Problem description: Here the job is to transcribe the data verbatim while leaving each picture out.
----------------
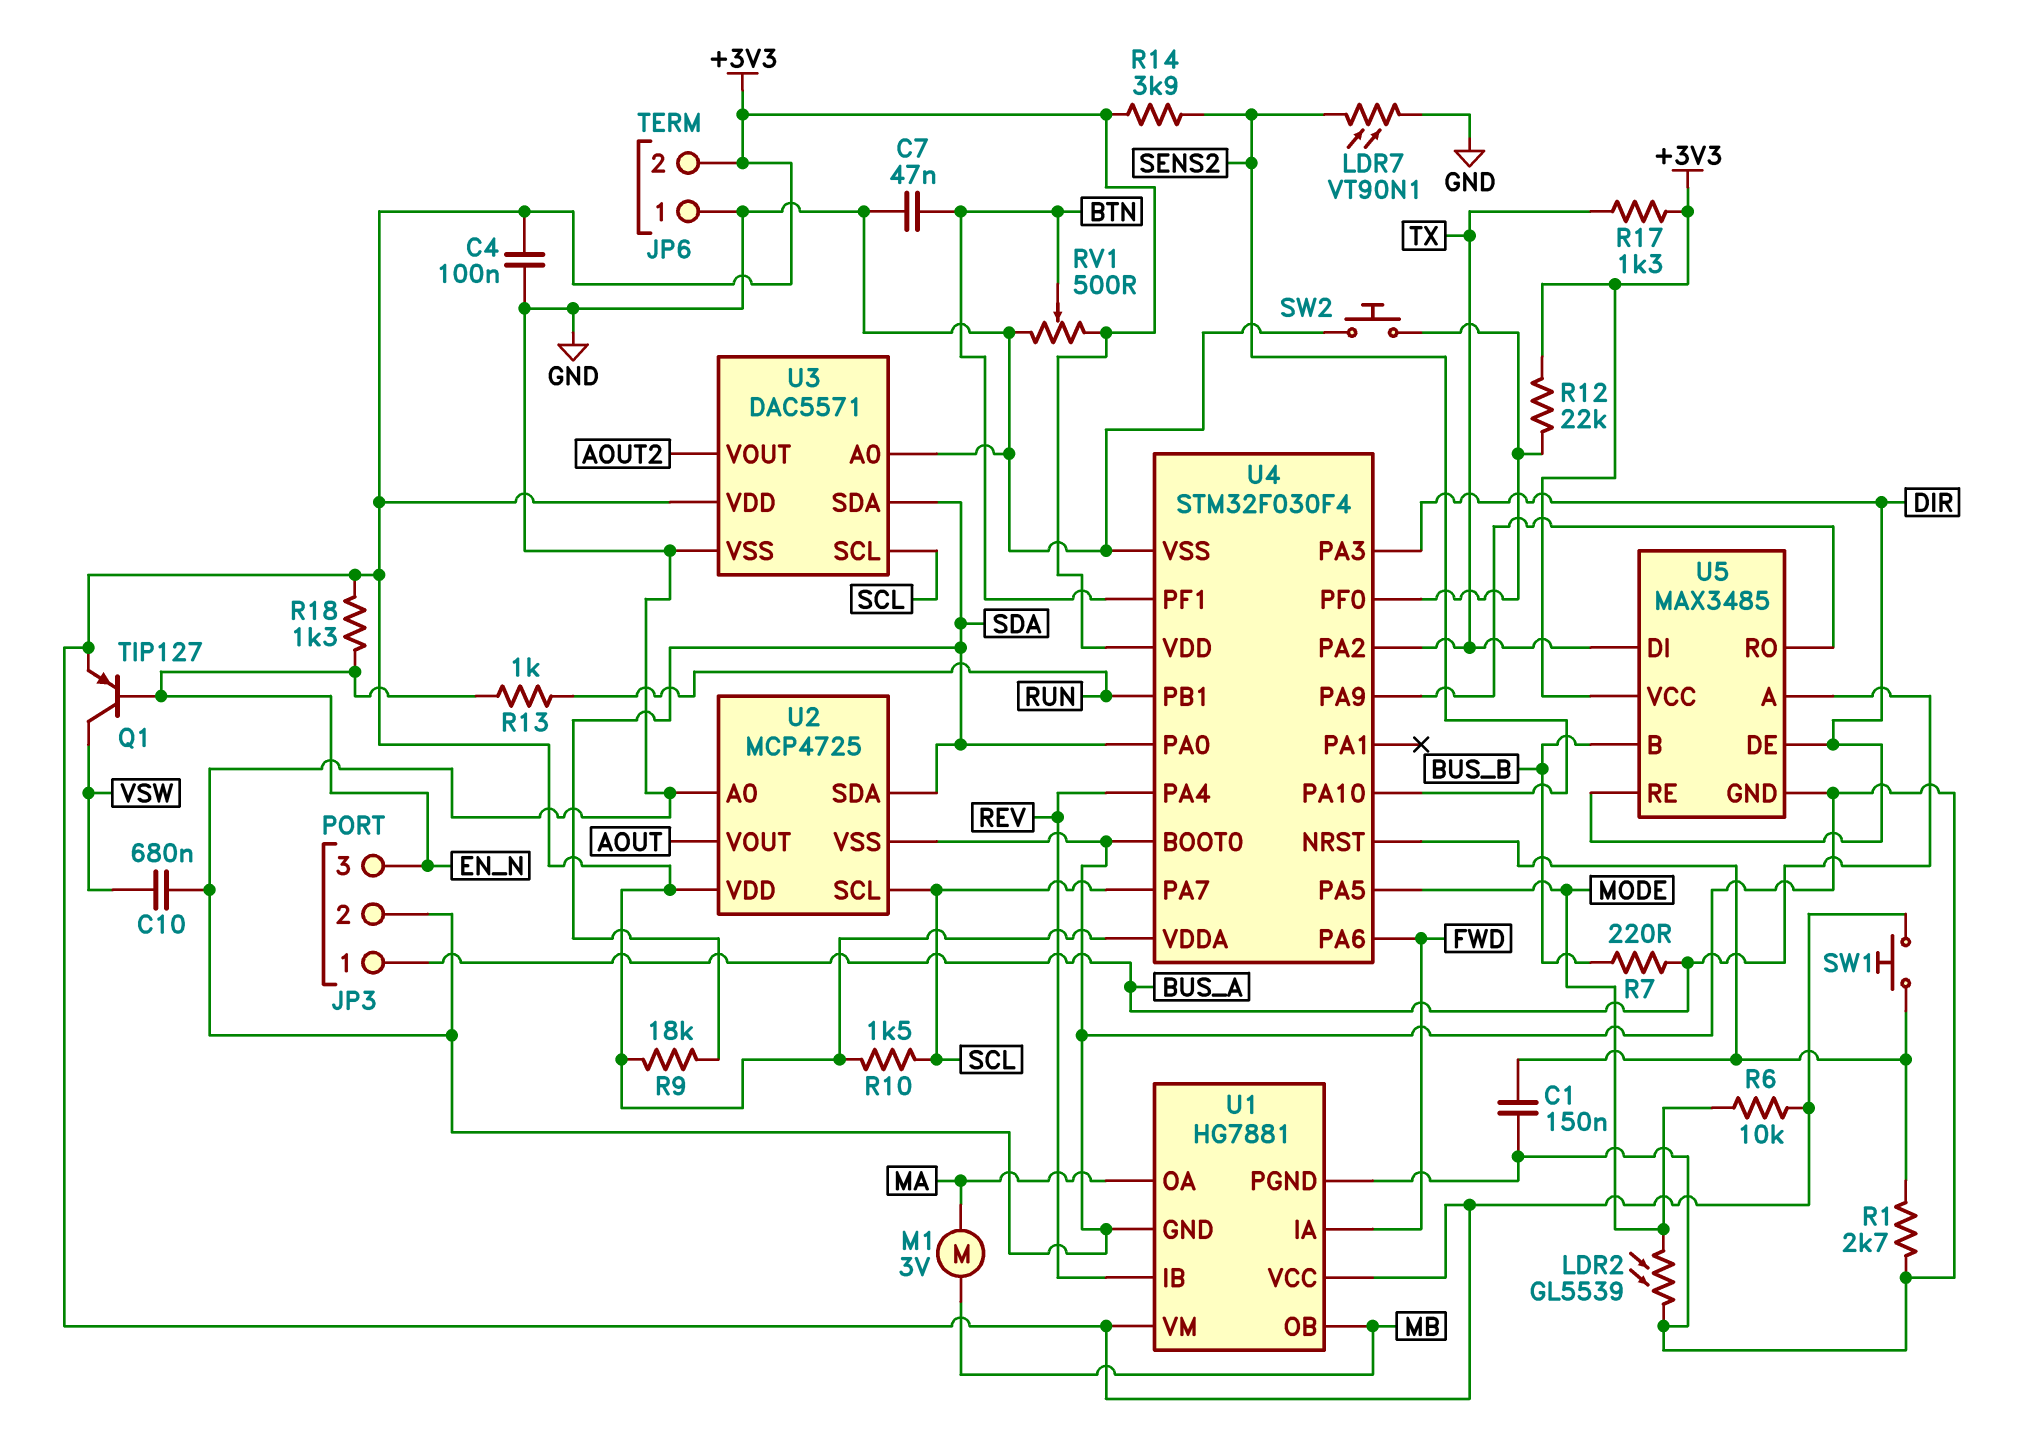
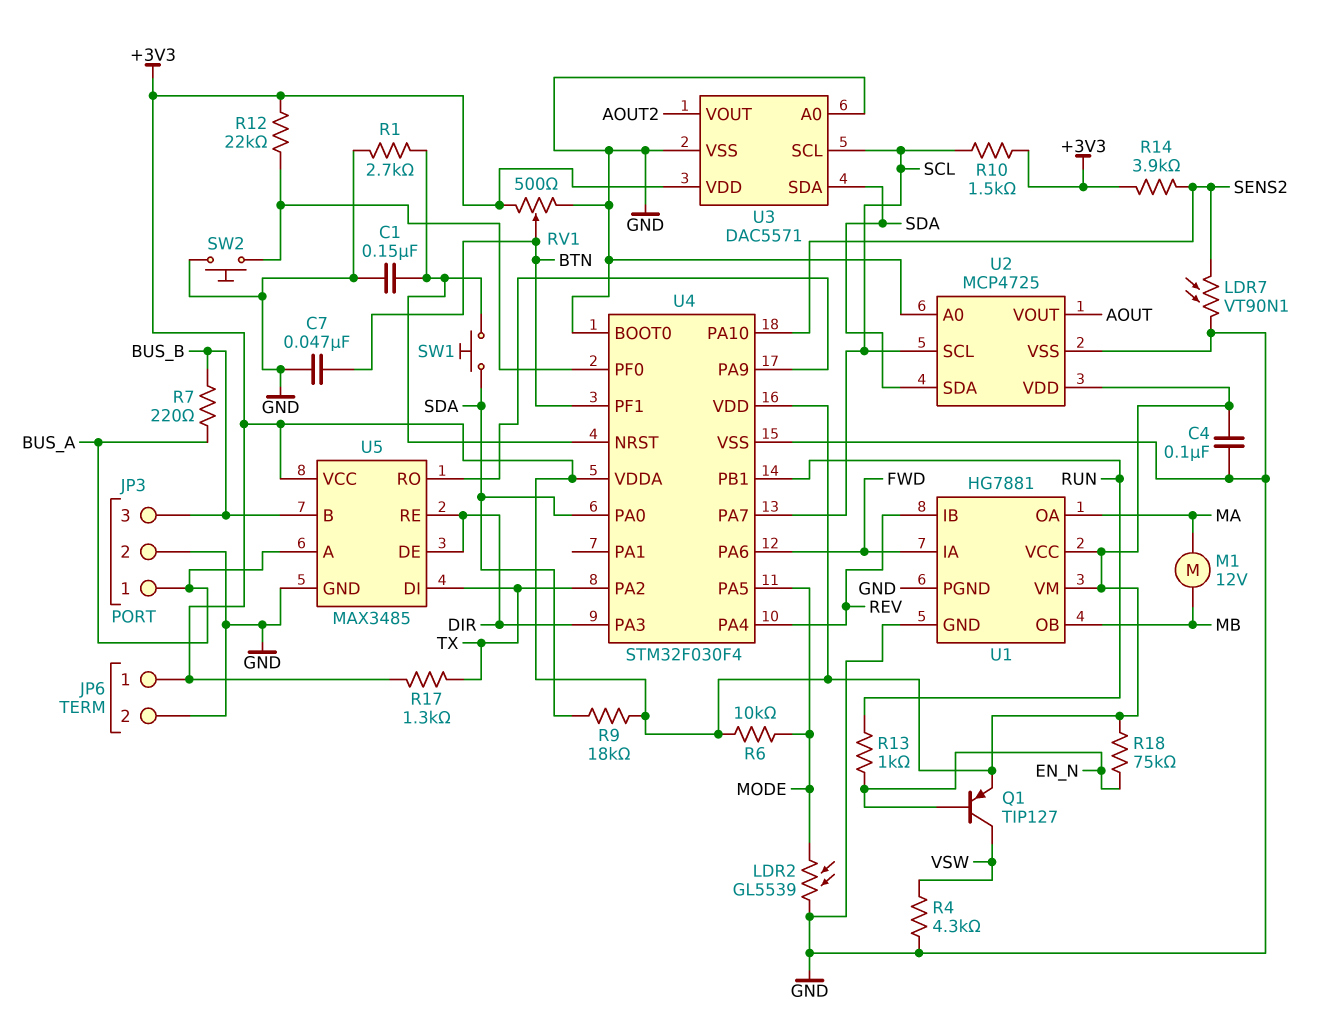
C10: 680nF (GND, VSW) -> none
JP3 pin 3: EN_N -> BUS_B
JP6 pin 1: GND -> +3V3
JP6 pin 2: +3V3 -> GND
M1: motor 3V (MA, MB) -> motor 12V (MA, MB)
R4: none -> 4.3k (GND, VSW)
R18: 1.3k (+3V3, EN_N) -> 75k (+3V3, EN_N)
SW1: button (+3V3, U4/NRST) -> button (SDA, U4/NRST)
----------------
Response area:
C10: 680nF (GND, VSW) -> none
JP3 pin 3: EN_N -> BUS_B
JP6 pin 1: GND -> +3V3
JP6 pin 2: +3V3 -> GND
M1: motor 3V (MA, MB) -> motor 12V (MA, MB)
R4: none -> 4.3k (GND, VSW)
R18: 1.3k (+3V3, EN_N) -> 75k (+3V3, EN_N)
SW1: button (+3V3, U4/NRST) -> button (SDA, U4/NRST)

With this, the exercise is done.